Tally the lines in the entries where the string "plate" appears, and write only the total.

■ SOURCE DATA

☆ ☆ ☆

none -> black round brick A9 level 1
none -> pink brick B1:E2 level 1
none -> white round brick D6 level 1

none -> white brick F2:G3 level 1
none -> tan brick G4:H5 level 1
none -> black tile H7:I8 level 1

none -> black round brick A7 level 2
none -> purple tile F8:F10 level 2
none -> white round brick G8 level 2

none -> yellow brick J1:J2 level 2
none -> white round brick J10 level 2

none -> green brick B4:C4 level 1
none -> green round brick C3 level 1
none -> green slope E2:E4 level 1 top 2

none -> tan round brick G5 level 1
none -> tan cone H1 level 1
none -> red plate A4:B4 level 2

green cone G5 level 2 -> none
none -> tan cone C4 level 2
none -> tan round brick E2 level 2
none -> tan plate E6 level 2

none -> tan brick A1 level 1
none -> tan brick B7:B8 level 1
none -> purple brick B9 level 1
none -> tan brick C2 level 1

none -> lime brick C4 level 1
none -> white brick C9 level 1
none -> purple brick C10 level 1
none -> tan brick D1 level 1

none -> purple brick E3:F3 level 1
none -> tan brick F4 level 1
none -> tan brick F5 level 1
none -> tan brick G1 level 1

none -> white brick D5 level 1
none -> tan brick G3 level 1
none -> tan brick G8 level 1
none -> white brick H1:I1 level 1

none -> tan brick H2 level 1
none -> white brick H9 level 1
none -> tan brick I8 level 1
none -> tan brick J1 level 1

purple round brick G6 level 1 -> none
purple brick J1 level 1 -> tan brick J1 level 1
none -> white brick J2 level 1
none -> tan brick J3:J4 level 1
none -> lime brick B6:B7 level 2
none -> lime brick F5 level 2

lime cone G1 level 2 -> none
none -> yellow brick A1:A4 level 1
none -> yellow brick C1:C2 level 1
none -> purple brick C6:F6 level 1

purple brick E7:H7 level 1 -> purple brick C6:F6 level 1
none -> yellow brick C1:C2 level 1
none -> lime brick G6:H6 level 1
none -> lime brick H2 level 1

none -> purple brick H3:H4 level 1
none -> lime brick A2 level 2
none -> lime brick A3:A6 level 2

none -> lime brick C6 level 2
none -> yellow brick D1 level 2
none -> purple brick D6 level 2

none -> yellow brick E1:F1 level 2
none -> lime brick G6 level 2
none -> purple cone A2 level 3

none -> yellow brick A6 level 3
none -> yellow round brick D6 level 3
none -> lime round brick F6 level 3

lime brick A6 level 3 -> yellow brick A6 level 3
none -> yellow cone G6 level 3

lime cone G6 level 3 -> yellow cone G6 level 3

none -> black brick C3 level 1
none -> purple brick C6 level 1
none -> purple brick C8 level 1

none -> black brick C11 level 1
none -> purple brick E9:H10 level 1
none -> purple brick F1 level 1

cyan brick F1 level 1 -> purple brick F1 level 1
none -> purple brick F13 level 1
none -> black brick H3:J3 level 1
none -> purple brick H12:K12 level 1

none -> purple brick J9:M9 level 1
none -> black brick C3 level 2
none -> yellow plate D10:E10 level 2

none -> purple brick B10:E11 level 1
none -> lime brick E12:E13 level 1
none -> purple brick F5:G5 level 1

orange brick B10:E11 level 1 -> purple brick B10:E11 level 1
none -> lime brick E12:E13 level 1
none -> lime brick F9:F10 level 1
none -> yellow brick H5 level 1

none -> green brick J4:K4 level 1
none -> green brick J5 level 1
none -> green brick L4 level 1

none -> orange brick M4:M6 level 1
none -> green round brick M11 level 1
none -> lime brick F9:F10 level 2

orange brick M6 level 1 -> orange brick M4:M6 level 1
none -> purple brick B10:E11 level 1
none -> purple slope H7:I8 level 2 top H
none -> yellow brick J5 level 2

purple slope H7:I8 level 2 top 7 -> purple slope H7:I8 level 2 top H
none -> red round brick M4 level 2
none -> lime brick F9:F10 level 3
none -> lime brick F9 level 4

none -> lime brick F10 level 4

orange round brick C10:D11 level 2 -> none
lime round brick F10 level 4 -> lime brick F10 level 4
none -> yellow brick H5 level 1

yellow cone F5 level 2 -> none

☆ ☆ ☆

■ EXERCISE RESULT
3